Given records section start

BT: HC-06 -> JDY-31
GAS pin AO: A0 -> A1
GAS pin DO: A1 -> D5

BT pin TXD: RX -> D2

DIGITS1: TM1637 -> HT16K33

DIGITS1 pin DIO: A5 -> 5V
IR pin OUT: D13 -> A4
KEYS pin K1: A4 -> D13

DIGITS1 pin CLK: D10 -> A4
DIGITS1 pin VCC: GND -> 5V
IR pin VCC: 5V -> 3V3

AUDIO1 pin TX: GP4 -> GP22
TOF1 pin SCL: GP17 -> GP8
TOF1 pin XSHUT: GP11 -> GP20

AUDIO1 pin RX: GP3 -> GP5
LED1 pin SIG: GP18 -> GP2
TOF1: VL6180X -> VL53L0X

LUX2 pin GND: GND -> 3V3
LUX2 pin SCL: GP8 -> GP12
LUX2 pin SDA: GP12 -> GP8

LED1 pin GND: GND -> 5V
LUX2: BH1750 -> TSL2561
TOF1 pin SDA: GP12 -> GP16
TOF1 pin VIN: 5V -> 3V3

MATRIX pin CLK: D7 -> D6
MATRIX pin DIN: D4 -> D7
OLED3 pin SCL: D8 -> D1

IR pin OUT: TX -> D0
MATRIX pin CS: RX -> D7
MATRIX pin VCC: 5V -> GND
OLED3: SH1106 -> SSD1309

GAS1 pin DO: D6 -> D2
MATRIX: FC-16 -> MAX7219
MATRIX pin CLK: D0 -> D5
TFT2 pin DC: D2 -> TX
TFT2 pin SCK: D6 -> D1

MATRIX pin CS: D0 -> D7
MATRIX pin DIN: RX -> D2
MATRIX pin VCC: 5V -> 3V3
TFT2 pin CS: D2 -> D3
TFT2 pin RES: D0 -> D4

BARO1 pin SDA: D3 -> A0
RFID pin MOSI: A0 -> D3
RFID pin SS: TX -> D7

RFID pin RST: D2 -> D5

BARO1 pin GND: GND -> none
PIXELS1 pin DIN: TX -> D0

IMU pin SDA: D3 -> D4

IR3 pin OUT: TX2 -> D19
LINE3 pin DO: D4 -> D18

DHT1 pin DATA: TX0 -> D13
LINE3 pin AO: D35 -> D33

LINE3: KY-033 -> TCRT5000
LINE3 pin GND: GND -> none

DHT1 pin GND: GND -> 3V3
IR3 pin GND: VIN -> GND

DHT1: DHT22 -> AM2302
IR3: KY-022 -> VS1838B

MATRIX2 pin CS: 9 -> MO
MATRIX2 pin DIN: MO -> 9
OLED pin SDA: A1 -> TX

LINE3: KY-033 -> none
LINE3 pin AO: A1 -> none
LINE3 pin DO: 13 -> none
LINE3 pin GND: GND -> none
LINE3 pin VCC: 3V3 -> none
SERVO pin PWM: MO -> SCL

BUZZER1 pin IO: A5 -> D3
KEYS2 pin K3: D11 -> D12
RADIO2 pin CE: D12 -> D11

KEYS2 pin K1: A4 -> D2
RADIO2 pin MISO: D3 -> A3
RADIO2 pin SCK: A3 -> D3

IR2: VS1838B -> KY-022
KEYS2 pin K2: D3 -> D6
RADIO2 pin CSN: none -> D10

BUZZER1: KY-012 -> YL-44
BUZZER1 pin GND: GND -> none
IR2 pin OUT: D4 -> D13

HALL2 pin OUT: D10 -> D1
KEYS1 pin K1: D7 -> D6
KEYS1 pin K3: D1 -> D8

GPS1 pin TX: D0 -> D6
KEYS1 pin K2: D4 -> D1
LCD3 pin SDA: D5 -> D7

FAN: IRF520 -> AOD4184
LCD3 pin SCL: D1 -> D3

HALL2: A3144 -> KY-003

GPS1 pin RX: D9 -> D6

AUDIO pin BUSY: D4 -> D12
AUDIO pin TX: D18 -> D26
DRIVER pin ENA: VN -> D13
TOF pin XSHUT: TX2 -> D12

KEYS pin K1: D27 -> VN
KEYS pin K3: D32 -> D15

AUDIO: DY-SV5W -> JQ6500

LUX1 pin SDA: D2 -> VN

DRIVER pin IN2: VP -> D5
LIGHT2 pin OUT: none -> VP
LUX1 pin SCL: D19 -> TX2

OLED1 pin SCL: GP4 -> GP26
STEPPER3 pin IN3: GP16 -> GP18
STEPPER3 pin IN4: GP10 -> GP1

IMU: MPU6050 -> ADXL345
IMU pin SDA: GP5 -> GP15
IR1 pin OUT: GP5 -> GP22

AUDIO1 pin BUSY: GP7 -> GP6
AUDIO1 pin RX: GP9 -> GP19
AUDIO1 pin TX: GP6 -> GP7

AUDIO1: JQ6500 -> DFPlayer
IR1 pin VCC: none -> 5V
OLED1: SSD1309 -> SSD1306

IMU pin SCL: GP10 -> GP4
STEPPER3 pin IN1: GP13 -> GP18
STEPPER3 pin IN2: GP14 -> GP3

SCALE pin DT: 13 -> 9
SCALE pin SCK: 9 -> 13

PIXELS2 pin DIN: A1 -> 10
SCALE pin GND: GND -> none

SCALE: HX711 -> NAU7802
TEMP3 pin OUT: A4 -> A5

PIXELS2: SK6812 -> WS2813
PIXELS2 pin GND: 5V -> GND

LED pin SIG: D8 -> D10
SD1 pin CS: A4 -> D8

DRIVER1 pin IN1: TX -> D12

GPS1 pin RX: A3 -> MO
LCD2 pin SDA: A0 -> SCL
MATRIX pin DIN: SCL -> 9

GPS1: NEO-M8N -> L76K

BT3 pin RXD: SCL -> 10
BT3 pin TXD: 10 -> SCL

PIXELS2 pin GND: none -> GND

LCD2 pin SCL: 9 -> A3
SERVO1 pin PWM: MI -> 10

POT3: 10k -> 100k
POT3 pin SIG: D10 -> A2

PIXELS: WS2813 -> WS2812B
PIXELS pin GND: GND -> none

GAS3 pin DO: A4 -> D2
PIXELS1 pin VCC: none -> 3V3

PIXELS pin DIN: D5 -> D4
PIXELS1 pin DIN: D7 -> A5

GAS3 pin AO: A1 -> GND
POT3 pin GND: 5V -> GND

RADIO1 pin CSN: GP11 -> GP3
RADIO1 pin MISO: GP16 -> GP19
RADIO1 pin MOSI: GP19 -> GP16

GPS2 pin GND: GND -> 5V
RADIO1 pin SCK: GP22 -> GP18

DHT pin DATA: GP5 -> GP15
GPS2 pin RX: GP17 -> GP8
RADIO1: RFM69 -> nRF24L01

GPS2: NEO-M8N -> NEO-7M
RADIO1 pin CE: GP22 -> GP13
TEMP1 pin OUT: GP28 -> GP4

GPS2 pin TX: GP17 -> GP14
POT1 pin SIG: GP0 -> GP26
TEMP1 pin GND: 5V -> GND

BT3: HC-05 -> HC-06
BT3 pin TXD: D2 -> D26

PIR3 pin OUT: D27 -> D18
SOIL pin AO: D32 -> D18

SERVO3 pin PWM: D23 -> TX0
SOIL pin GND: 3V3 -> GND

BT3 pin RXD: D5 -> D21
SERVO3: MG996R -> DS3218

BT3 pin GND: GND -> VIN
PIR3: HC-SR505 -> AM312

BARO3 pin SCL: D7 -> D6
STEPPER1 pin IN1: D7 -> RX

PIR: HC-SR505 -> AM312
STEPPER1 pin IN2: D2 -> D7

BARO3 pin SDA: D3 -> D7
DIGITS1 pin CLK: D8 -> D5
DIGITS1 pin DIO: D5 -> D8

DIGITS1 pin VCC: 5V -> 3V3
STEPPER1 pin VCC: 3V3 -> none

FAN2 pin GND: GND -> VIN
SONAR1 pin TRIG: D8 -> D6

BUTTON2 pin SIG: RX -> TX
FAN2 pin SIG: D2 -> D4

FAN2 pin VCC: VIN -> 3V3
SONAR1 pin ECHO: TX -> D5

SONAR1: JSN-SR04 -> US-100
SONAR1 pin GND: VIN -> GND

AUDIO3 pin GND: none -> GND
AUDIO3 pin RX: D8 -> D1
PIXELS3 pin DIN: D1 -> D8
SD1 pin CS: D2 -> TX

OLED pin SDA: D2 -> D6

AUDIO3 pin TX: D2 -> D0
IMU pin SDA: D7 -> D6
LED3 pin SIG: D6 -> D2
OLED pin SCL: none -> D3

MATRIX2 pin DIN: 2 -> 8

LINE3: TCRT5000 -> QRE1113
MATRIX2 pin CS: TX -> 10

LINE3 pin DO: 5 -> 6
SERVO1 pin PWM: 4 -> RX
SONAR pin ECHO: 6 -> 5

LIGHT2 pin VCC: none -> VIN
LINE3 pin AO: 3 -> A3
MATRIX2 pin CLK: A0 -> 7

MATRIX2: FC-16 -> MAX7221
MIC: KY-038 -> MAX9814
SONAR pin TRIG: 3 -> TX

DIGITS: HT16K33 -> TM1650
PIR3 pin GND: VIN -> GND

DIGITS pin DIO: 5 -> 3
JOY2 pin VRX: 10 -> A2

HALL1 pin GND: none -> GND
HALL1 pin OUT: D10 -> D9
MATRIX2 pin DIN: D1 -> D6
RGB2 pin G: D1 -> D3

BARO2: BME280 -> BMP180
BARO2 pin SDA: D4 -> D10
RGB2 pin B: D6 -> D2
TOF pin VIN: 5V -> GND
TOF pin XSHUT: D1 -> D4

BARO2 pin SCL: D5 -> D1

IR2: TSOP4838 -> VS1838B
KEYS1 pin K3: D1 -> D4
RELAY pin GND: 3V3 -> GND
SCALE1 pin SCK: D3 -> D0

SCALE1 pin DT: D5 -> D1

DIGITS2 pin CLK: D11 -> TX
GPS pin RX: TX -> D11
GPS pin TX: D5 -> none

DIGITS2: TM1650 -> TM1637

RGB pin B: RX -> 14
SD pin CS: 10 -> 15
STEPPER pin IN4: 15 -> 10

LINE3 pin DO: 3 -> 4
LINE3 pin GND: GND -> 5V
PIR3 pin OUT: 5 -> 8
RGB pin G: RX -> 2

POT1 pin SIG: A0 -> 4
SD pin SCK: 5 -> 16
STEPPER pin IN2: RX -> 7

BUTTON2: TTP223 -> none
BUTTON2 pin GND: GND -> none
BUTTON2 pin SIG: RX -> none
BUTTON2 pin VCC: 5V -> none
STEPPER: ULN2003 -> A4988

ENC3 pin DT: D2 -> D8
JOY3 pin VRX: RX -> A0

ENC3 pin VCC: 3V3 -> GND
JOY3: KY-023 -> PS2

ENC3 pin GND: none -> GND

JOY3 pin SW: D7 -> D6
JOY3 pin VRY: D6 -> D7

Given records section end

**What is needed**
Begin with the first line of the data above and, please, print each line exactly until you have printed the line containing "MATRIX pin VCC: 5V -> 3V3"; print nothing else.

**Task solution**
BT: HC-06 -> JDY-31
GAS pin AO: A0 -> A1
GAS pin DO: A1 -> D5

BT pin TXD: RX -> D2

DIGITS1: TM1637 -> HT16K33

DIGITS1 pin DIO: A5 -> 5V
IR pin OUT: D13 -> A4
KEYS pin K1: A4 -> D13

DIGITS1 pin CLK: D10 -> A4
DIGITS1 pin VCC: GND -> 5V
IR pin VCC: 5V -> 3V3

AUDIO1 pin TX: GP4 -> GP22
TOF1 pin SCL: GP17 -> GP8
TOF1 pin XSHUT: GP11 -> GP20

AUDIO1 pin RX: GP3 -> GP5
LED1 pin SIG: GP18 -> GP2
TOF1: VL6180X -> VL53L0X

LUX2 pin GND: GND -> 3V3
LUX2 pin SCL: GP8 -> GP12
LUX2 pin SDA: GP12 -> GP8

LED1 pin GND: GND -> 5V
LUX2: BH1750 -> TSL2561
TOF1 pin SDA: GP12 -> GP16
TOF1 pin VIN: 5V -> 3V3

MATRIX pin CLK: D7 -> D6
MATRIX pin DIN: D4 -> D7
OLED3 pin SCL: D8 -> D1

IR pin OUT: TX -> D0
MATRIX pin CS: RX -> D7
MATRIX pin VCC: 5V -> GND
OLED3: SH1106 -> SSD1309

GAS1 pin DO: D6 -> D2
MATRIX: FC-16 -> MAX7219
MATRIX pin CLK: D0 -> D5
TFT2 pin DC: D2 -> TX
TFT2 pin SCK: D6 -> D1

MATRIX pin CS: D0 -> D7
MATRIX pin DIN: RX -> D2
MATRIX pin VCC: 5V -> 3V3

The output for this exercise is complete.